— SUPPLIED MATERIAL —
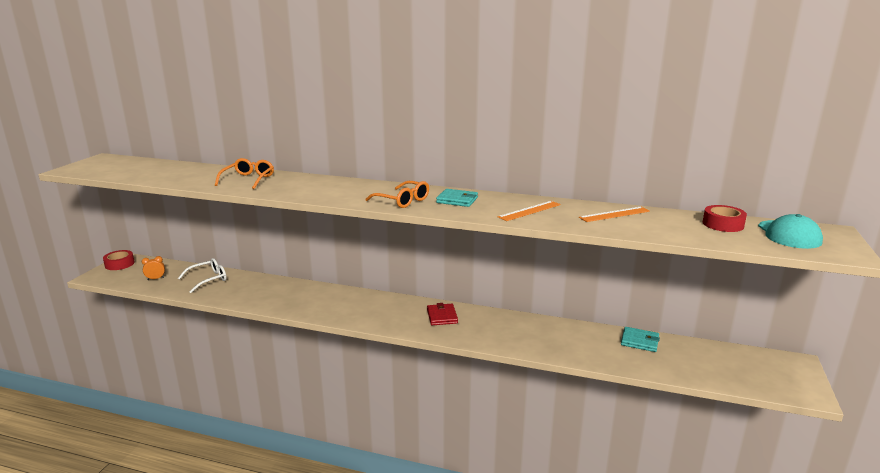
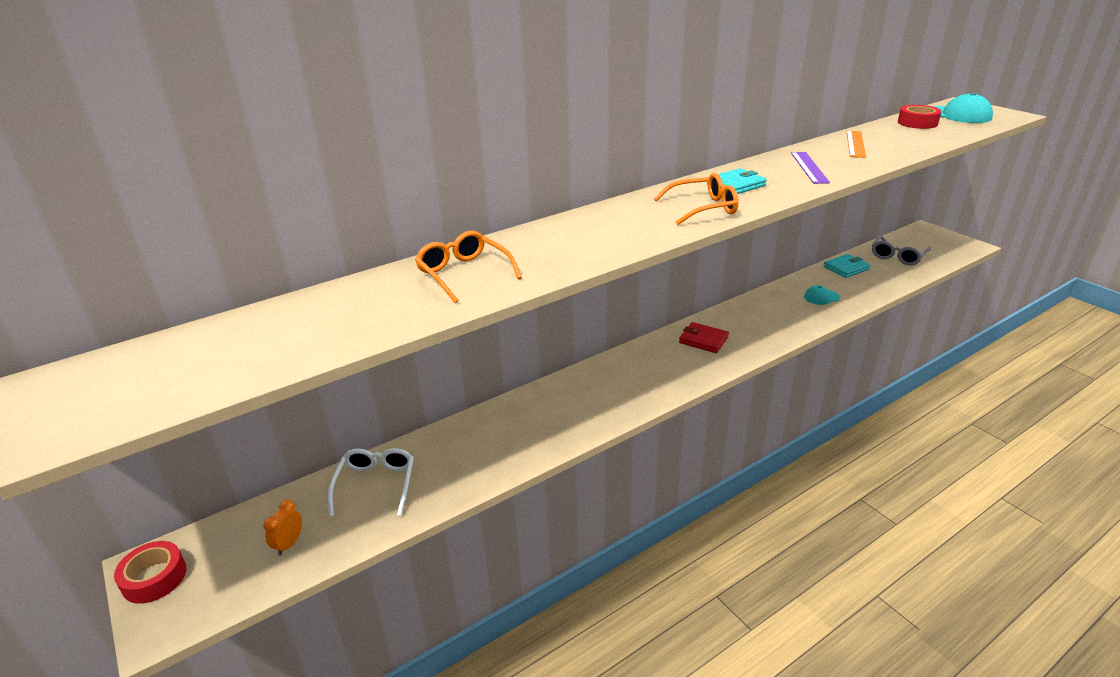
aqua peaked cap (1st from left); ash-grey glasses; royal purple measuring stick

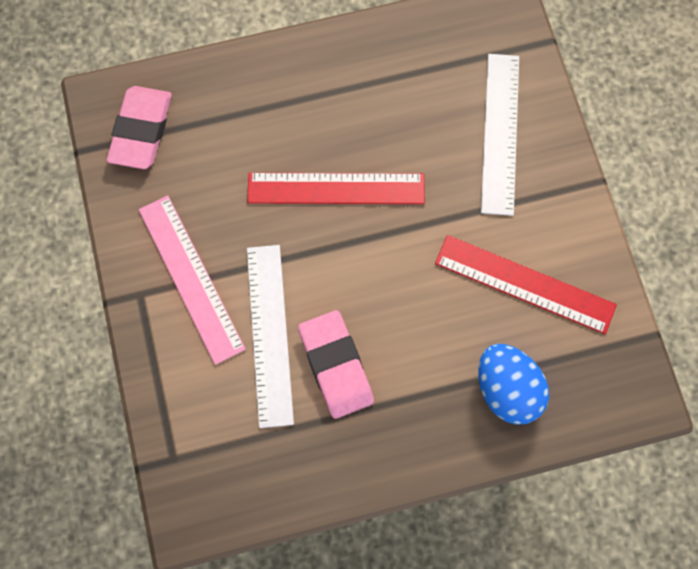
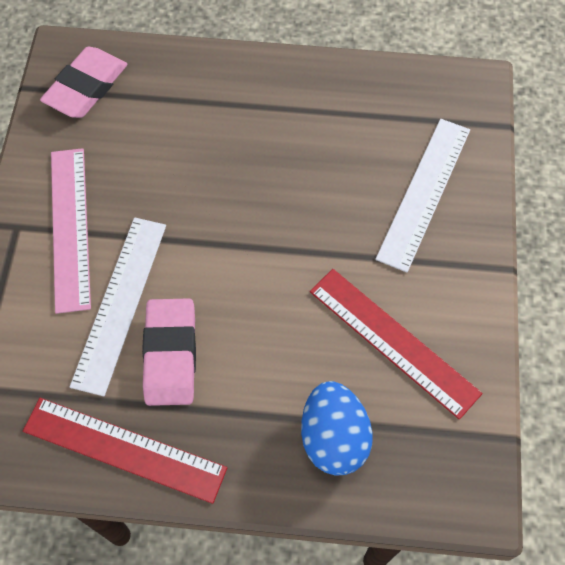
crimson measuring stick (1st from left)

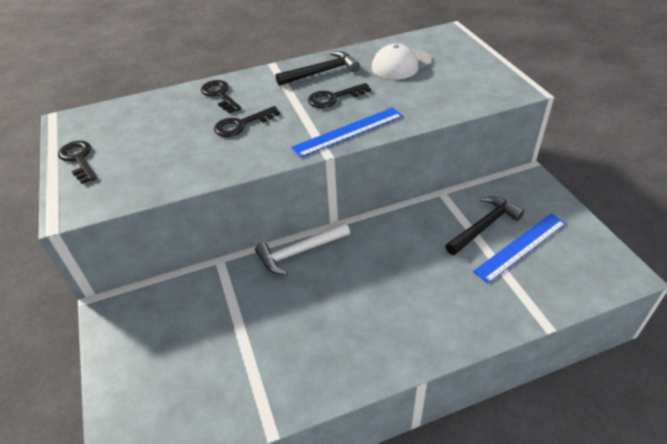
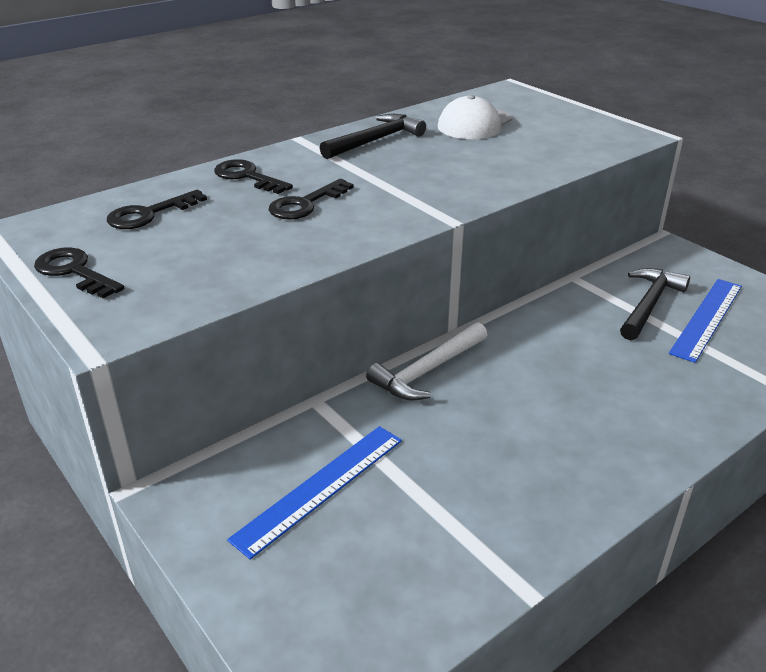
blue measuring stick (1st from left); jet-black latchkey (2nd from left)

— BRIEF —
Without any of the pictures, reproduce the listing above exactly.

— EXPECTED ANSWER —
aqua peaked cap (1st from left); ash-grey glasses; royal purple measuring stick

crimson measuring stick (1st from left)

blue measuring stick (1st from left); jet-black latchkey (2nd from left)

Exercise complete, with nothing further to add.